Provided data ->
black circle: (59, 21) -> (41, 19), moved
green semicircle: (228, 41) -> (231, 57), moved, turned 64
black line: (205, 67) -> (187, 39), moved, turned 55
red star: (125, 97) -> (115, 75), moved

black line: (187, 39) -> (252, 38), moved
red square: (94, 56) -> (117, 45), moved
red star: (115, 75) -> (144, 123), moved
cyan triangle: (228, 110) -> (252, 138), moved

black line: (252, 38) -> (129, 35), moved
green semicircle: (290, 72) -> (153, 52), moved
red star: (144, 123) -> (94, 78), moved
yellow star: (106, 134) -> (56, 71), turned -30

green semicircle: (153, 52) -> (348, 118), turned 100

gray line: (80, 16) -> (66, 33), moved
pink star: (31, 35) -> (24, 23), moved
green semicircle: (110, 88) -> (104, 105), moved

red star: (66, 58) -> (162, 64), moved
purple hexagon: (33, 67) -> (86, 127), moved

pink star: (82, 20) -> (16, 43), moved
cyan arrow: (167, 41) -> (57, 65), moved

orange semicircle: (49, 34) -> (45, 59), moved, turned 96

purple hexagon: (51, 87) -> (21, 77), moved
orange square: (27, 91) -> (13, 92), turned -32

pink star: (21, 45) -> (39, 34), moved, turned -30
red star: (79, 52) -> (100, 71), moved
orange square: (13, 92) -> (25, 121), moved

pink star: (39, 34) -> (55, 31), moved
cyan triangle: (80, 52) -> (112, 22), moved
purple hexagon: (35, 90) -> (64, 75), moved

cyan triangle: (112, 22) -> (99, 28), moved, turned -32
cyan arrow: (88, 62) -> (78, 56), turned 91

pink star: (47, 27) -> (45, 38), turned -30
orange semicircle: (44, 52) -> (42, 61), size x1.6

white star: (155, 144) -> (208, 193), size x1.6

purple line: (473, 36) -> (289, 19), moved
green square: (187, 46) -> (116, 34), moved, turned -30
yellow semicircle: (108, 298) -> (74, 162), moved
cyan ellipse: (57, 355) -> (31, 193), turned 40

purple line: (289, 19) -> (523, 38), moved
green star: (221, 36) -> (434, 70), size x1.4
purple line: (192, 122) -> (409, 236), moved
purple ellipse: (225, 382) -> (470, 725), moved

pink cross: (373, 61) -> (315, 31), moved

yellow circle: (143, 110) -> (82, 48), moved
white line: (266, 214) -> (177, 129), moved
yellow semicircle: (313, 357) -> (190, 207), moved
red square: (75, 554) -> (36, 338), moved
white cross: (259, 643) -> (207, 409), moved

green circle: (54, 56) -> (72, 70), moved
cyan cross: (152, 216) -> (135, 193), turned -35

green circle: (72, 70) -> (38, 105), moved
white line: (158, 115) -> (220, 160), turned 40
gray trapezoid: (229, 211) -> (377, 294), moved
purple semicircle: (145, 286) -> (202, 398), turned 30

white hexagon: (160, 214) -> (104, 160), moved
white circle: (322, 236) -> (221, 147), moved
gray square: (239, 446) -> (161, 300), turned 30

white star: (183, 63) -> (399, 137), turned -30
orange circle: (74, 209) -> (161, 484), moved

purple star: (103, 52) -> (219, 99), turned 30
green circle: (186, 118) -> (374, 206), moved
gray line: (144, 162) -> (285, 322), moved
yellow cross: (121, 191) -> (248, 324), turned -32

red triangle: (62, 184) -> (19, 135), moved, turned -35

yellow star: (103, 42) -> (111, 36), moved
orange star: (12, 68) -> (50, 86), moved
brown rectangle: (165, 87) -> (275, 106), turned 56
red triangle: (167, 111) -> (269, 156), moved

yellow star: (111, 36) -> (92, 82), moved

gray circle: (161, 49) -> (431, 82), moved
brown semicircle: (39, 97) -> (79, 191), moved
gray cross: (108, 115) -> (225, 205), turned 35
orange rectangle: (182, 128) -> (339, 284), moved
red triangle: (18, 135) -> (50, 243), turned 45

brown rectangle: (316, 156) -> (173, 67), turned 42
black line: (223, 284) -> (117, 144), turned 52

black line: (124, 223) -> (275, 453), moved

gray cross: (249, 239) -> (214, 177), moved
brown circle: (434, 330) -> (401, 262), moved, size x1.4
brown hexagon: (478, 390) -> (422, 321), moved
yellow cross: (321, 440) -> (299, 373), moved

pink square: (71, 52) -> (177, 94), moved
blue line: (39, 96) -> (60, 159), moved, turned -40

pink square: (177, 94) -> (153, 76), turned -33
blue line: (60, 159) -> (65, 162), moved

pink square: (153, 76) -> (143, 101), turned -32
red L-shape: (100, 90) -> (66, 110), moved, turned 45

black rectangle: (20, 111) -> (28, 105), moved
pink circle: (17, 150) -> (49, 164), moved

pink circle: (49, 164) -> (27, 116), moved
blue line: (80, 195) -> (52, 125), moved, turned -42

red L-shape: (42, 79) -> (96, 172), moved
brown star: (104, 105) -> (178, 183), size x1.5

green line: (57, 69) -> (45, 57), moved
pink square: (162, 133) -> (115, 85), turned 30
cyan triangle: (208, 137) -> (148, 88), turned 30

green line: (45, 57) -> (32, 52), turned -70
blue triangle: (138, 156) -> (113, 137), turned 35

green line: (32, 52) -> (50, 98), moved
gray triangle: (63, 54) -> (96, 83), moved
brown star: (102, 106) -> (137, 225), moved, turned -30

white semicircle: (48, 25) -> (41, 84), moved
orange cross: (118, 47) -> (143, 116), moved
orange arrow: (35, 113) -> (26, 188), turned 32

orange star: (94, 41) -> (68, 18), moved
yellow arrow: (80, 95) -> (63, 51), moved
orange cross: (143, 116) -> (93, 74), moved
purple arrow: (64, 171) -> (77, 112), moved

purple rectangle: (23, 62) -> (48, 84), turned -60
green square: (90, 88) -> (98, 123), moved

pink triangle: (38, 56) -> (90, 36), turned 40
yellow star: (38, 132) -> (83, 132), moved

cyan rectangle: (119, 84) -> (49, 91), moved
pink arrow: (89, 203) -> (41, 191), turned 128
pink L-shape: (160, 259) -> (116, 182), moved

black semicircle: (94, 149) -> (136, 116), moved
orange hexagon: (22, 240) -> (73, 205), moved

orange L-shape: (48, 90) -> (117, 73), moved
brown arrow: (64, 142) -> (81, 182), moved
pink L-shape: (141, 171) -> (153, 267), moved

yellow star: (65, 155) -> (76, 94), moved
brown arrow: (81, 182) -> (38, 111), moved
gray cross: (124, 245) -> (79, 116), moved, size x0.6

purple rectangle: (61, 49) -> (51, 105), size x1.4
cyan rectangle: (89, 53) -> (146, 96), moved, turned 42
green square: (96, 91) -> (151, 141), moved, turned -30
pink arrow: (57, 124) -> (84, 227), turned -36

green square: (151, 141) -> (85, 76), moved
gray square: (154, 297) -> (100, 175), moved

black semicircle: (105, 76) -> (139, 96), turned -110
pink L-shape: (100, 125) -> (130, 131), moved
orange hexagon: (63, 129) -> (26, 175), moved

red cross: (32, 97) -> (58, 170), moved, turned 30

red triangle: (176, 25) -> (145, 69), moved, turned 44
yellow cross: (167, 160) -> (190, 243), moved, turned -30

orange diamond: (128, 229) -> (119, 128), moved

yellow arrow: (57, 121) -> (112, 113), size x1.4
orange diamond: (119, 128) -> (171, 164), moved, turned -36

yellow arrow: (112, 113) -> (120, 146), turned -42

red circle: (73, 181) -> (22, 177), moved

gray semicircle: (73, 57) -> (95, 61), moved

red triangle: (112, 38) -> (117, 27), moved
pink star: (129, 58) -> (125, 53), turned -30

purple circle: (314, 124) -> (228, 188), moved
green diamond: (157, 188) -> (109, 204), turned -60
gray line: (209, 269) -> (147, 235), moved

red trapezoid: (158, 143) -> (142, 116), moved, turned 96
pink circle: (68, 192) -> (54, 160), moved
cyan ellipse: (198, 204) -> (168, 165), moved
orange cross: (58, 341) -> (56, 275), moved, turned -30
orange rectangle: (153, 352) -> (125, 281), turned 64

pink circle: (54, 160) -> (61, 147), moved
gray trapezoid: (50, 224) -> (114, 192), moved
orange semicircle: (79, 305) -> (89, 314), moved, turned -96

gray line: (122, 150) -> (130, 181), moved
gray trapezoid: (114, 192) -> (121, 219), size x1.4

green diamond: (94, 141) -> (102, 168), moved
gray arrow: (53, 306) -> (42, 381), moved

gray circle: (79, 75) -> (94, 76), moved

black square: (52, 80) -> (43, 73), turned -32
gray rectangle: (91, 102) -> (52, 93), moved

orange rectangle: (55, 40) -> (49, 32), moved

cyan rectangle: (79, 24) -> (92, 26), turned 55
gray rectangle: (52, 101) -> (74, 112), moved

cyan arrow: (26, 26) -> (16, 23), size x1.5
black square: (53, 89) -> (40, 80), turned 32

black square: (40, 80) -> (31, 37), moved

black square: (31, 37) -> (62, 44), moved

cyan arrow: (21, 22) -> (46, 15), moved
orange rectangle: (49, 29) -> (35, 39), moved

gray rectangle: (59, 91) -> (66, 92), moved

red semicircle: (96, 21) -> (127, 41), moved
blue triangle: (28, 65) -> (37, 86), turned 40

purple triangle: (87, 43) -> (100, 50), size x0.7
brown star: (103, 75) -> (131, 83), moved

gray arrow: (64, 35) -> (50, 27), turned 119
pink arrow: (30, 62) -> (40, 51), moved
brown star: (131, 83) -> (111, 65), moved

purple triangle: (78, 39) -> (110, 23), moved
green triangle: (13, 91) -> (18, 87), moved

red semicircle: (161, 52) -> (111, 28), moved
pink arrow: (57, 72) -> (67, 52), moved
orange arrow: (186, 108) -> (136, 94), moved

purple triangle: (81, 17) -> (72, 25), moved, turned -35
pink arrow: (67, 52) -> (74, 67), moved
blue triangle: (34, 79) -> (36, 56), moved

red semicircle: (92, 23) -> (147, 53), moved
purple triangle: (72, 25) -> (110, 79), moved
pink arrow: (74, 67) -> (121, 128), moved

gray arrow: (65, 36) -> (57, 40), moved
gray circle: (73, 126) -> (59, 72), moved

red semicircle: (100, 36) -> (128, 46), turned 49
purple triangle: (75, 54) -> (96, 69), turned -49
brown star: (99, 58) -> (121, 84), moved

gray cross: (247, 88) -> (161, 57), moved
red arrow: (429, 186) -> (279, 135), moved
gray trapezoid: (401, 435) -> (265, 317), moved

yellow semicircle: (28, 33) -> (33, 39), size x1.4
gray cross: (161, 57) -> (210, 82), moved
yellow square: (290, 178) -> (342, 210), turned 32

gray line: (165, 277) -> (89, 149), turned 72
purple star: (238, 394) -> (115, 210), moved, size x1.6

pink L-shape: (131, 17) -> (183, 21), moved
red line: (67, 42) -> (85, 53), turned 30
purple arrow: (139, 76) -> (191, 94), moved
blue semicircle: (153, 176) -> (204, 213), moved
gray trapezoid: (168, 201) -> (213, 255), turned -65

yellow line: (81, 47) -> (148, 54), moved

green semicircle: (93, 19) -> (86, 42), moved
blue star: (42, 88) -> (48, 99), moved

Exercise description -> Your answer should hold every line of the entries that contains the string "hexagon".

Exercise output ->
purple hexagon: (33, 67) -> (86, 127), moved
purple hexagon: (51, 87) -> (21, 77), moved
purple hexagon: (35, 90) -> (64, 75), moved
white hexagon: (160, 214) -> (104, 160), moved
brown hexagon: (478, 390) -> (422, 321), moved
orange hexagon: (22, 240) -> (73, 205), moved
orange hexagon: (63, 129) -> (26, 175), moved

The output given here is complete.